** Opening DATA TO EXAMINE block **

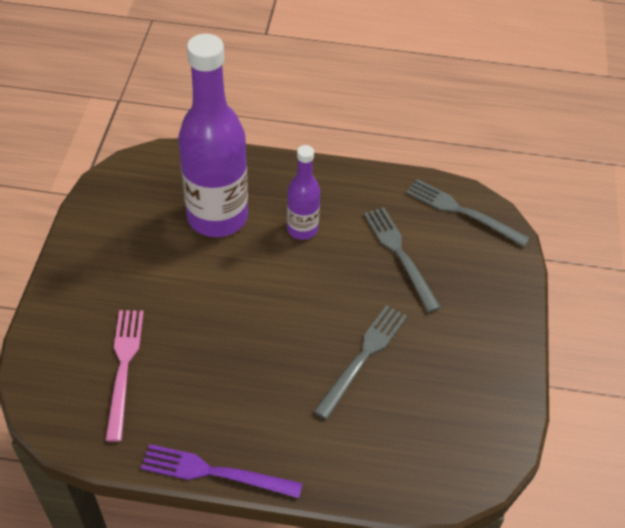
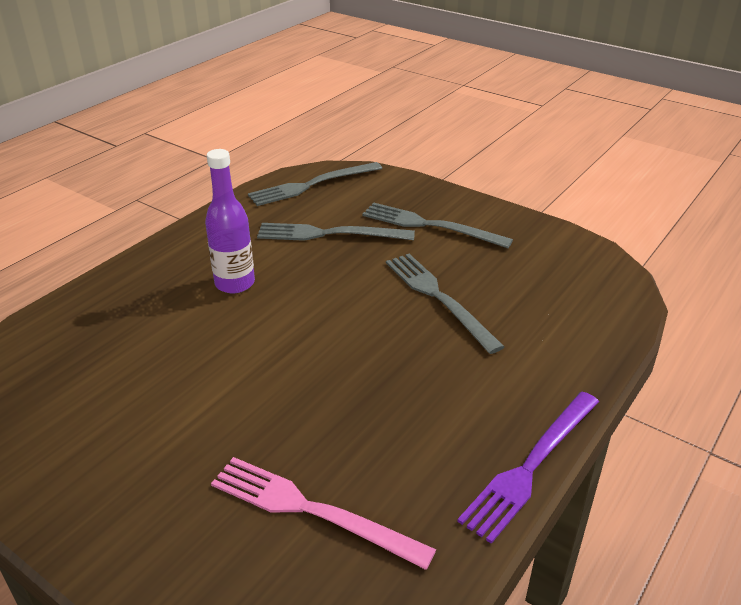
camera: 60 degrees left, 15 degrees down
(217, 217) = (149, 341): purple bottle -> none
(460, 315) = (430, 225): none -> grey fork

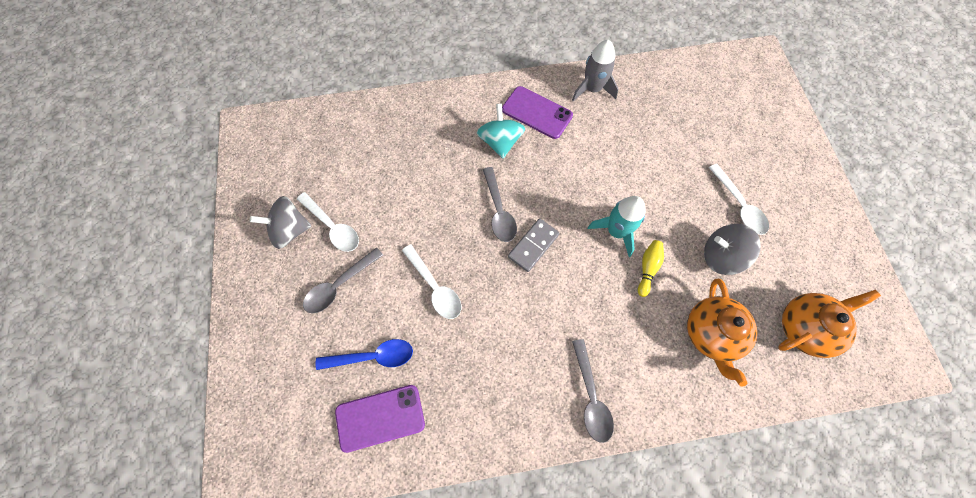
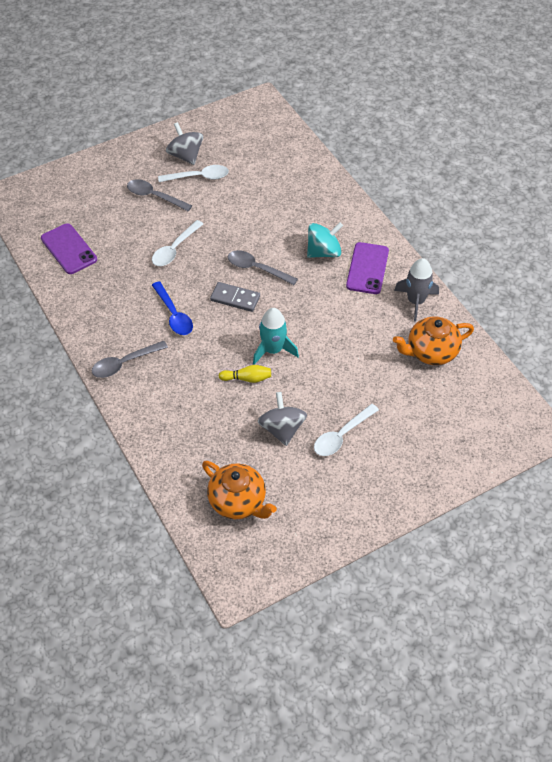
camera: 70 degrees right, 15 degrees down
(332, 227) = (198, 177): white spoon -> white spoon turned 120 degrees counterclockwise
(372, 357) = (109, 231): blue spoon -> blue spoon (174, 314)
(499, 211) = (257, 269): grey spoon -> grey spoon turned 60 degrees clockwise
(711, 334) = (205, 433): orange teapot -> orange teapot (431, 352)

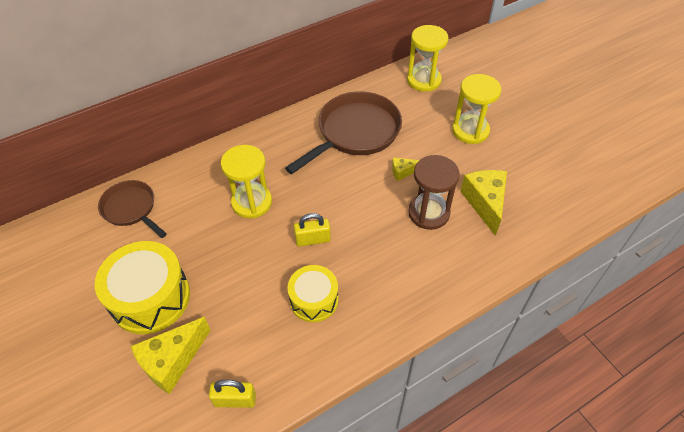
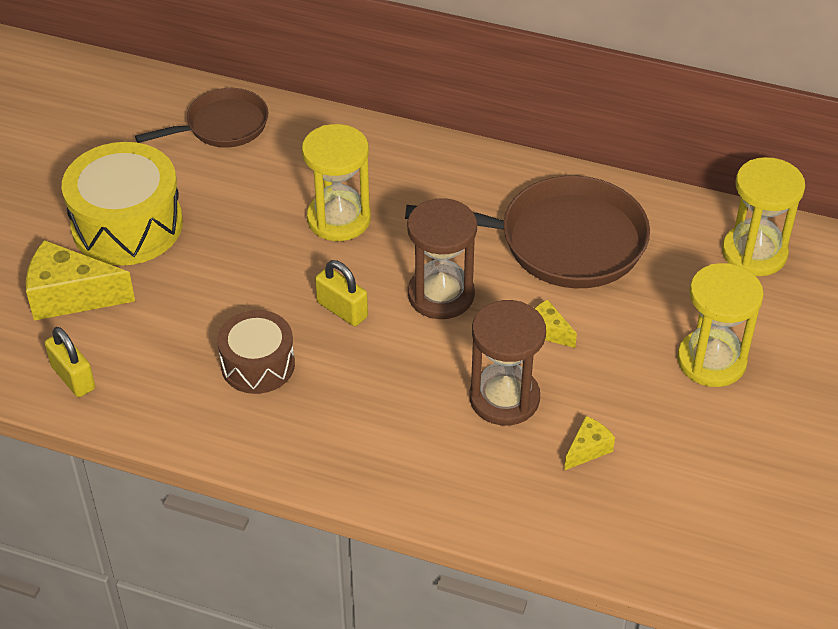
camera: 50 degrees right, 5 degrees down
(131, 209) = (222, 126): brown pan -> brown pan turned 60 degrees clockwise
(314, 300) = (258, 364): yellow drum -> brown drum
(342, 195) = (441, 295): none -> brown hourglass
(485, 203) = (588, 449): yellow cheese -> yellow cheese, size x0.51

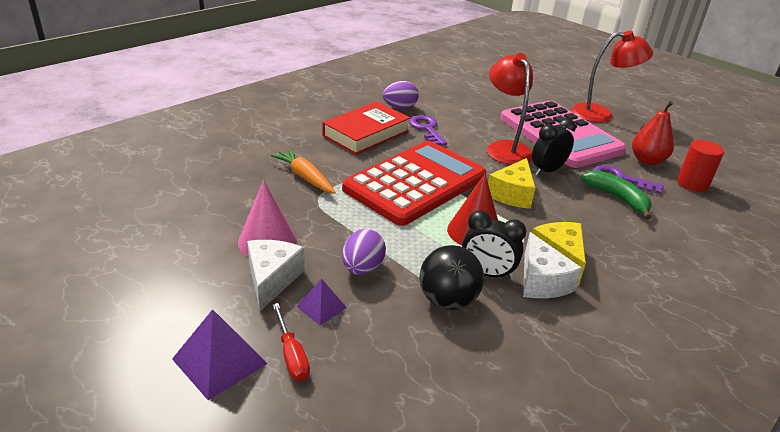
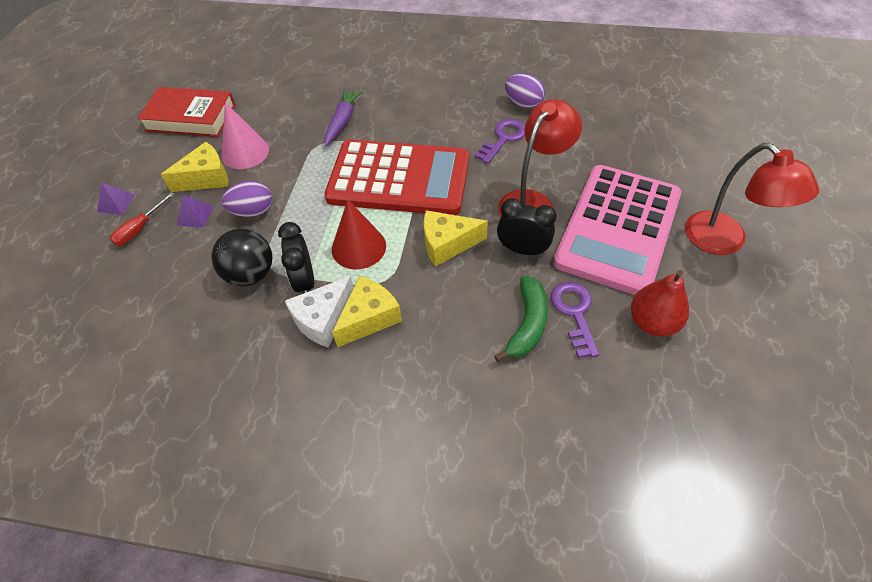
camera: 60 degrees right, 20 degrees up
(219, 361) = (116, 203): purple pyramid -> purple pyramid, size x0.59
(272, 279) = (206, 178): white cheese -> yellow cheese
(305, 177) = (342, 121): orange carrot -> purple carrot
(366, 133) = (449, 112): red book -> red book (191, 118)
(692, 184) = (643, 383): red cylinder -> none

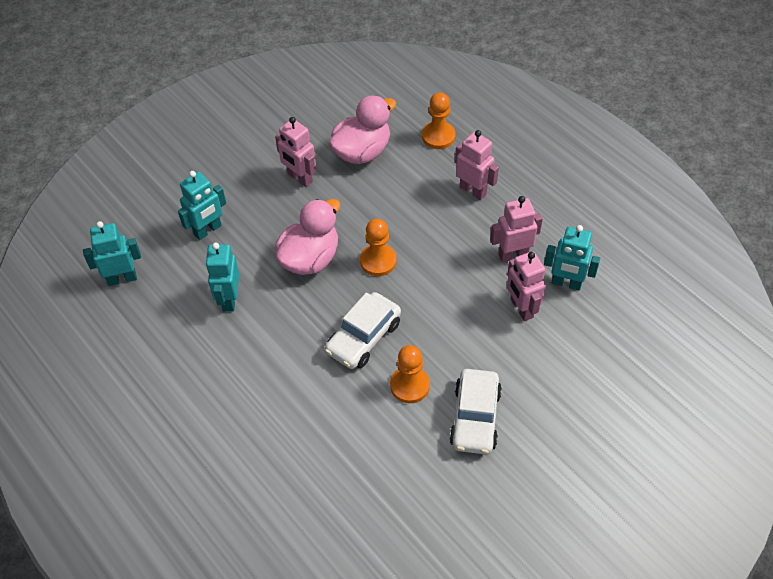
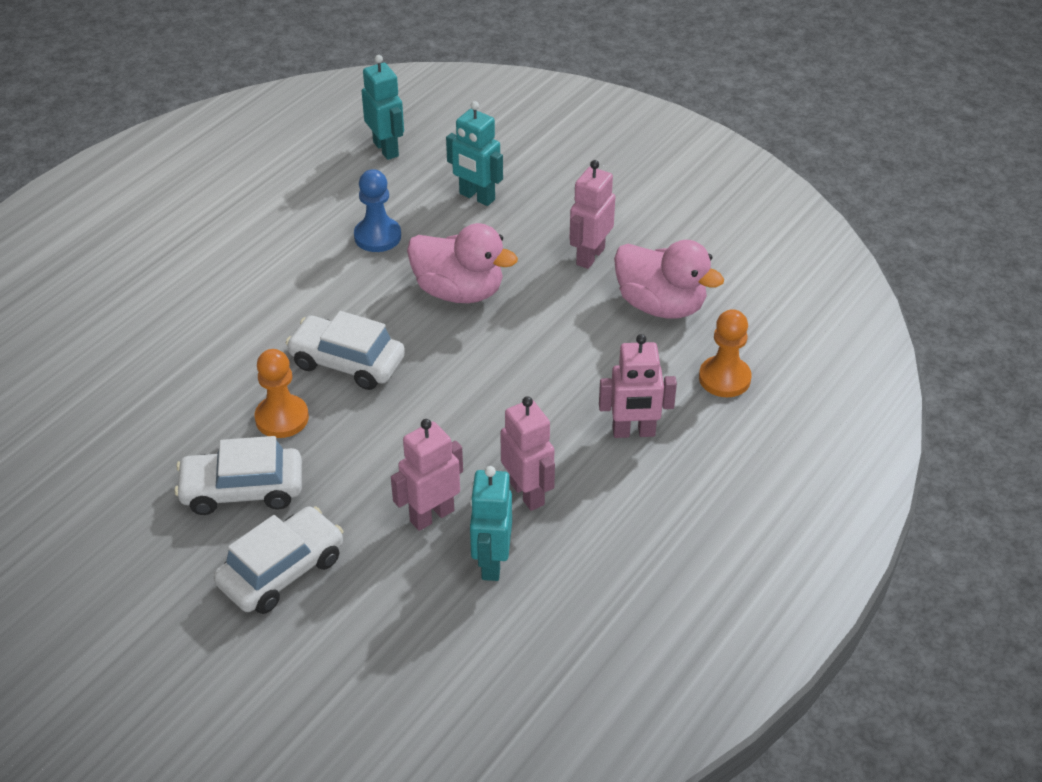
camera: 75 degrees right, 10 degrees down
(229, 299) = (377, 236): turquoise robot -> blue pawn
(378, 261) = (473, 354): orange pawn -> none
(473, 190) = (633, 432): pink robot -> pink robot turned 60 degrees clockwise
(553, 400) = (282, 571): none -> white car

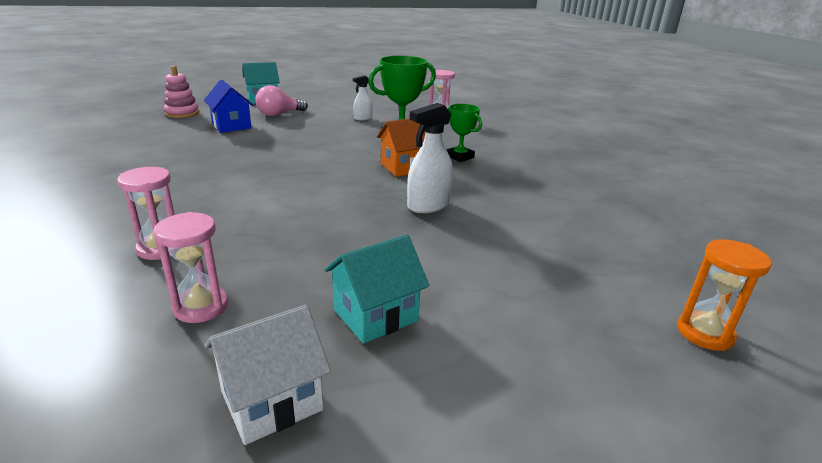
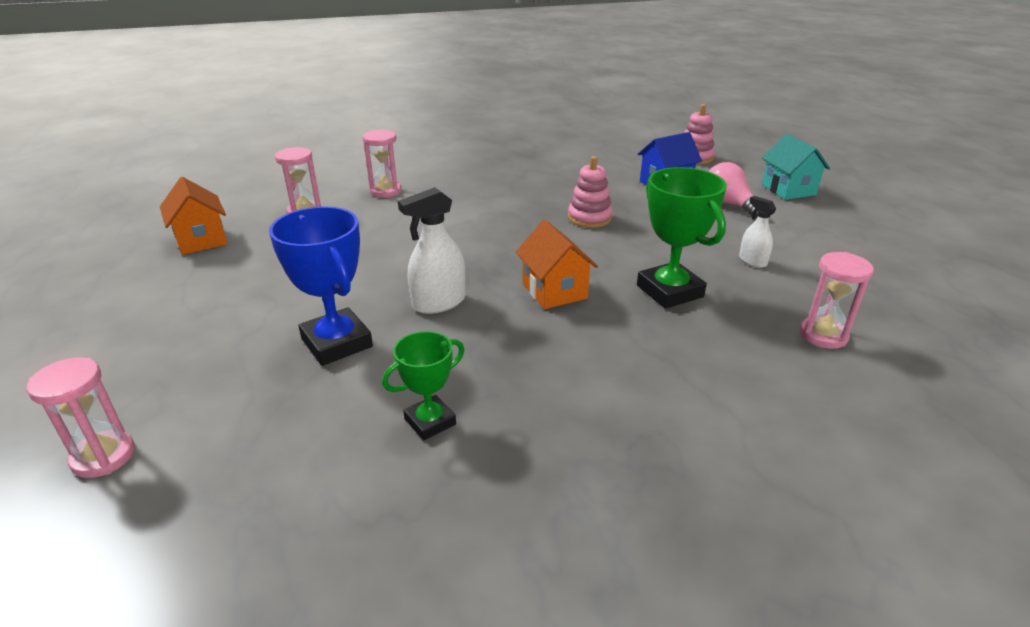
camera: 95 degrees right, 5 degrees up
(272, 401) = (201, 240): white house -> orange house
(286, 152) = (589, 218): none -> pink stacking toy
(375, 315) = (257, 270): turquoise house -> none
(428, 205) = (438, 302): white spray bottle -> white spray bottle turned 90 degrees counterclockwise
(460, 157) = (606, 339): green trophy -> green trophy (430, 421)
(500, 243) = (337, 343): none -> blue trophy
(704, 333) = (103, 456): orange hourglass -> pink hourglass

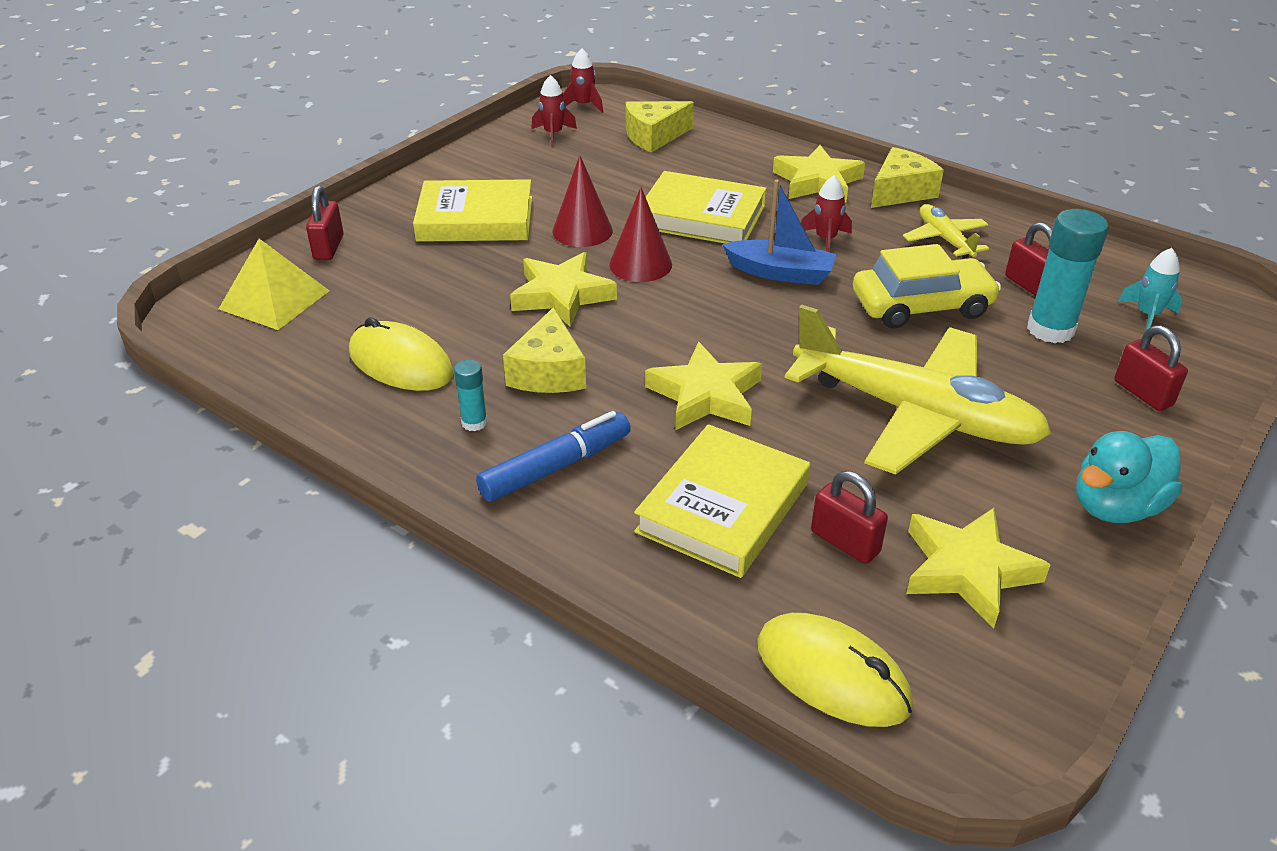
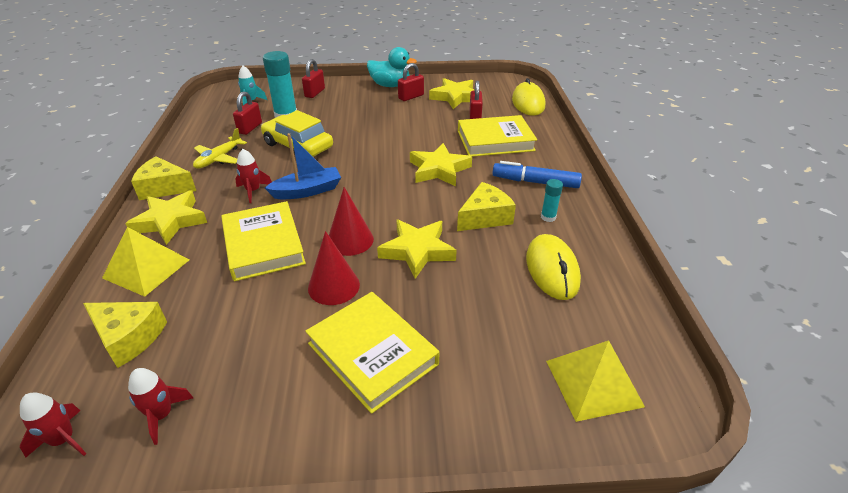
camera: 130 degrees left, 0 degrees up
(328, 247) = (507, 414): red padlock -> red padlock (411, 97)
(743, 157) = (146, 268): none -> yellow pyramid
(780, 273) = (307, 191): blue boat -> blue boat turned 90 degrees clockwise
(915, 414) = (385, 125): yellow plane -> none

** Closing DATA TO EXAMINE block **

All lines above starting at the one with "camera: 50 degrees right, 5 degrees down" and ending at the one with "(375, 315) = (257, 270): turquoise", inclusive, are to be printed again exactly, with the pictures left out.

camera: 50 degrees right, 5 degrees down
(131, 209) = (222, 126): brown pan -> brown pan turned 60 degrees clockwise
(314, 300) = (258, 364): yellow drum -> brown drum
(342, 195) = (441, 295): none -> brown hourglass
(485, 203) = (588, 449): yellow cheese -> yellow cheese, size x0.51

camera: 60 degrees right, 20 degrees up
(219, 361) = (116, 203): purple pyramid -> purple pyramid, size x0.59
(272, 279) = (206, 178): white cheese -> yellow cheese
(305, 177) = (342, 121): orange carrot -> purple carrot
(366, 133) = (449, 112): red book -> red book (191, 118)
(692, 184) = (643, 383): red cylinder -> none

camera: 75 degrees right, 10 degrees down
(229, 299) = (377, 236): turquoise robot -> blue pawn
(378, 261) = (473, 354): orange pawn -> none
(473, 190) = (633, 432): pink robot -> pink robot turned 60 degrees clockwise
(553, 400) = (282, 571): none -> white car

camera: 95 degrees right, 5 degrees up
(272, 401) = (201, 240): white house -> orange house
(286, 152) = (589, 218): none -> pink stacking toy
(375, 315) = (257, 270): turquoise house -> none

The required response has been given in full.